* **MATERIAL PROVIDED**:
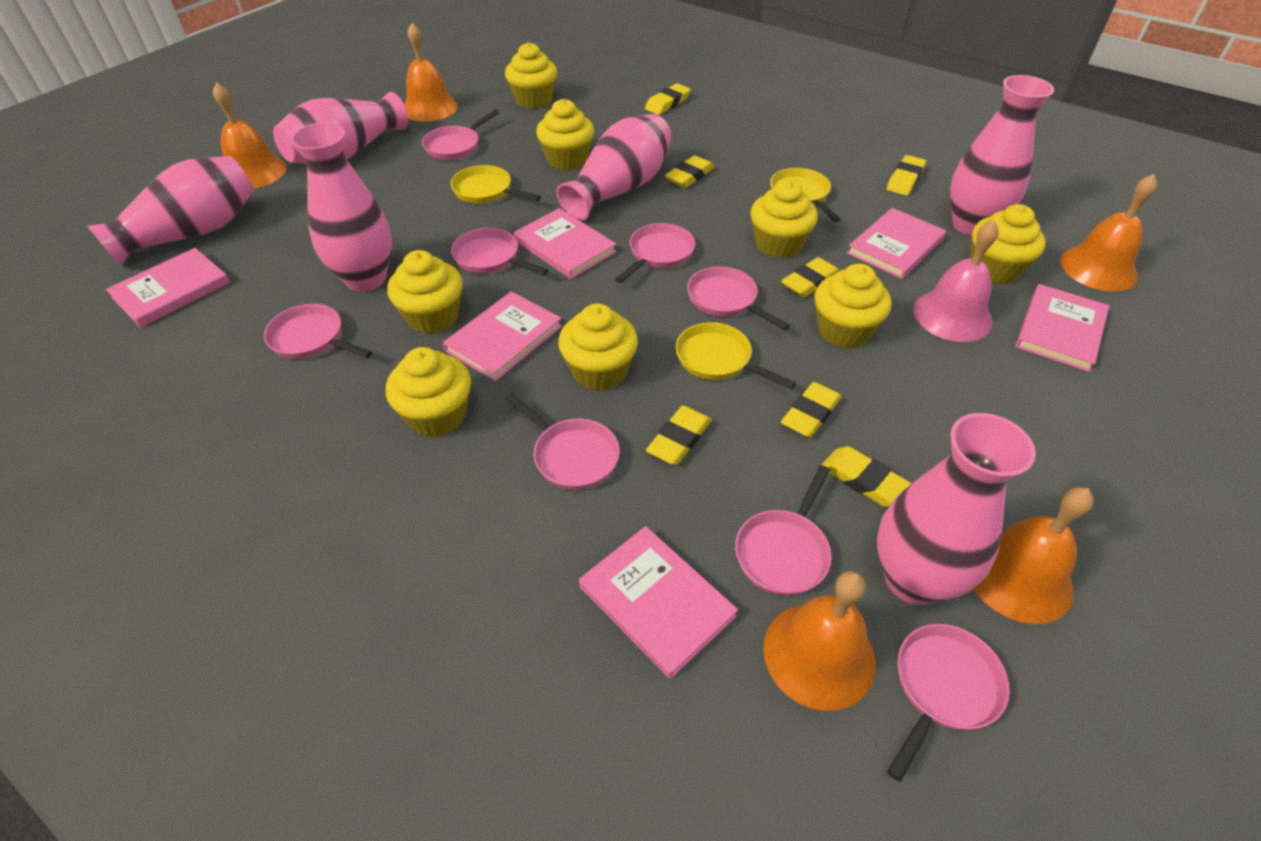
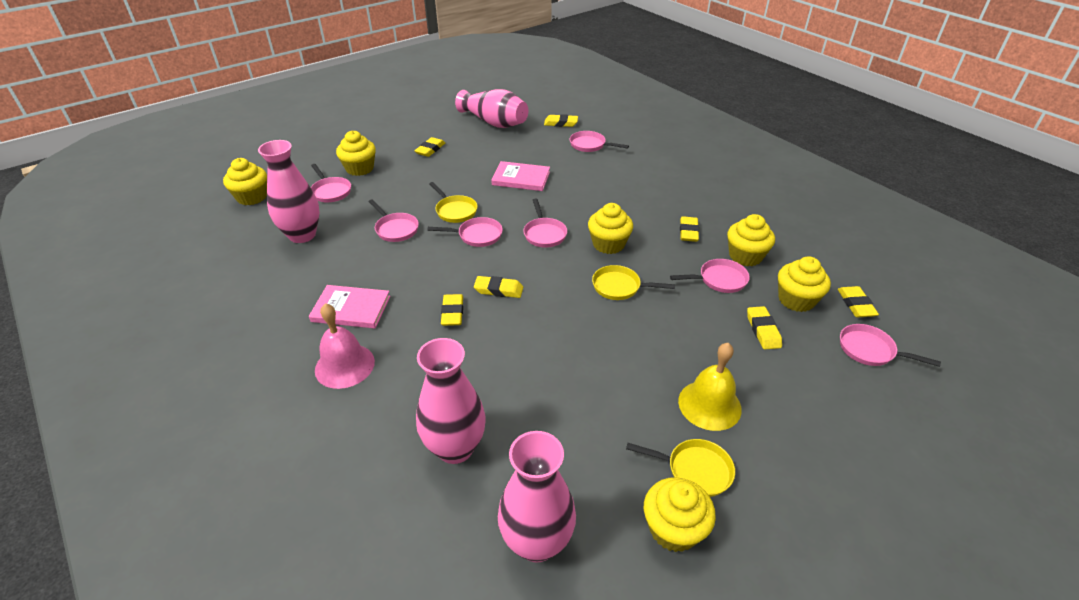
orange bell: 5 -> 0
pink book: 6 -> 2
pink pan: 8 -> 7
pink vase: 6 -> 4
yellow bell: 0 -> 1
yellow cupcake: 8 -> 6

* **PROBLEM TO SOLVE**: The answer should hold every entry exactly as given and no pictures at all.

* **RESPONSE TO THIS EXERCISE**:
orange bell: 5 -> 0
pink book: 6 -> 2
pink pan: 8 -> 7
pink vase: 6 -> 4
yellow bell: 0 -> 1
yellow cupcake: 8 -> 6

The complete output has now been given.